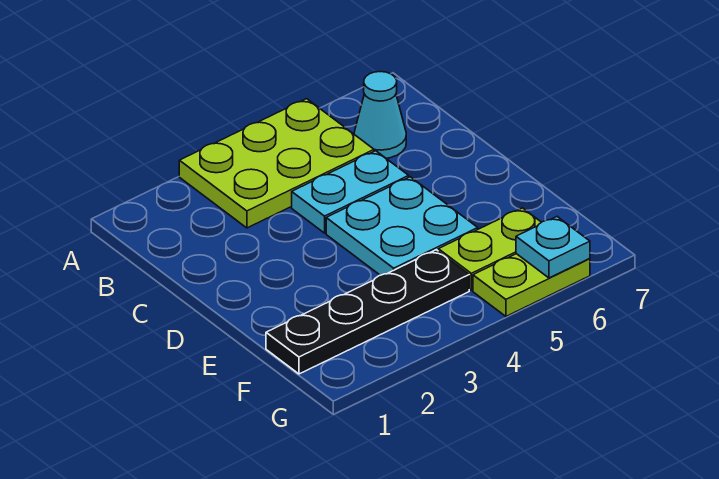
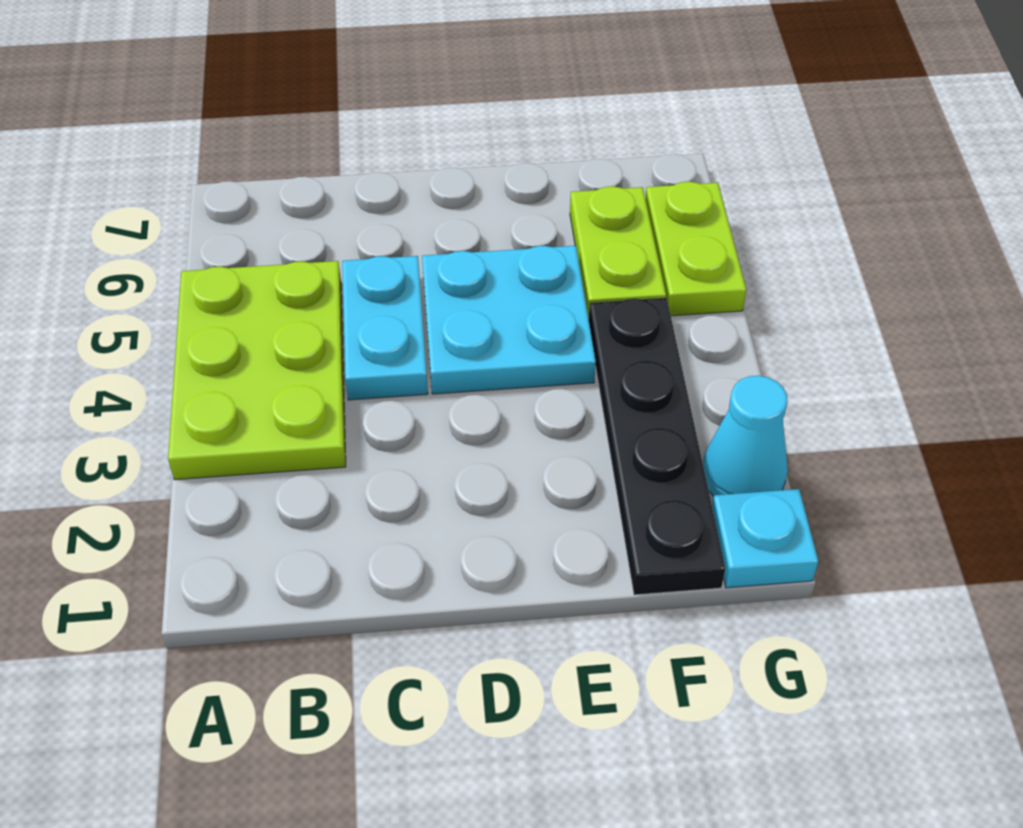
cyan cone B6 level 1 -> cyan cone G2 level 1
cyan plate G6 level 2 -> cyan plate G1 level 1

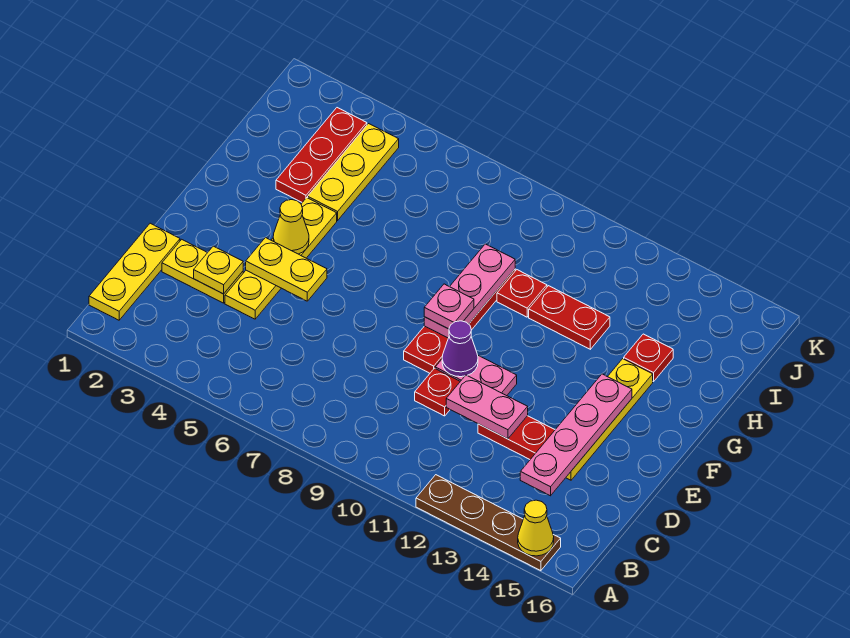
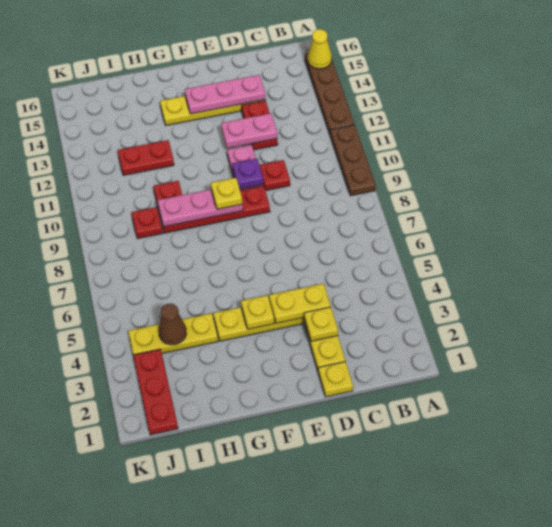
none -> brown plate A9:A11 level 1
yellow plate B1:D1 level 1 -> yellow plate D1 level 1
pink plate C14:F14 level 2 -> pink plate D14:F14 level 2
pink plate D11:D12 level 2 -> pink plate D12:E12 level 2
yellow plate E4:E5 level 2 -> yellow plate D4:E4 level 2
purple cone E10 level 2 -> purple plate E10 level 2
yellow cone F4 level 2 -> yellow plate F4 level 2
pink plate F9 level 3 -> yellow plate F9 level 3
red plate H3:J3 level 1 -> red plate J1:J3 level 1
red plate H11:H12 level 1 -> red plate H12:I12 level 1
red plate H14 level 1 -> red plate I9 level 1
none -> brown cone I4 level 2

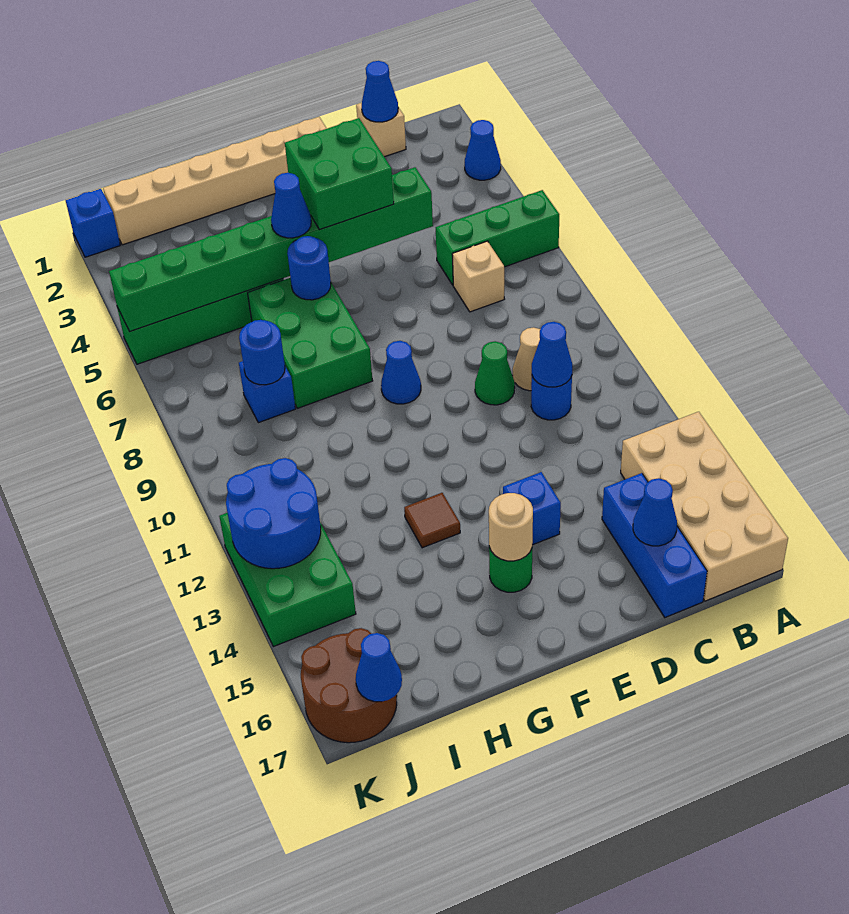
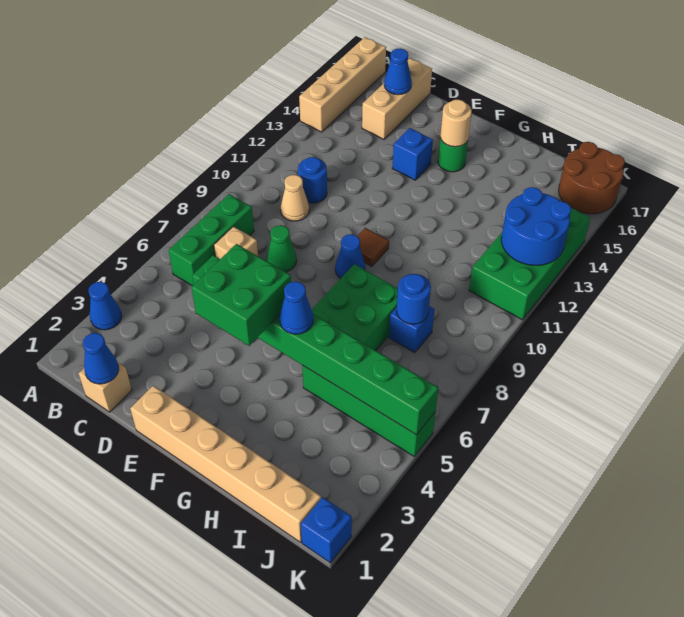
green brick A6:C6 level 1 -> green brick B6:B8 level 1
tan brick A14:B17 level 1 -> tan brick A14:A17 level 1
blue cone C11 level 2 -> none
blue brick C15:C17 level 1 -> tan brick C15:C17 level 1
green cone D10 level 1 -> green cone D8 level 1
blue round brick G6 level 2 -> none
brown tile G13 level 1 -> brown tile F10 level 1
green brick J12:K14 level 1 -> green brick J11:K14 level 1
blue cone J17 level 2 -> none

※ ※ ※

#### YOUR GOAL:
Only lines that include "cone" belong in the answer; return them from the entries above.

#### ANSWER TO THIS TASK:
cyan cone B6 level 1 -> cyan cone G2 level 1
purple cone E10 level 2 -> purple plate E10 level 2
yellow cone F4 level 2 -> yellow plate F4 level 2
none -> brown cone I4 level 2
blue cone C11 level 2 -> none
green cone D10 level 1 -> green cone D8 level 1
blue cone J17 level 2 -> none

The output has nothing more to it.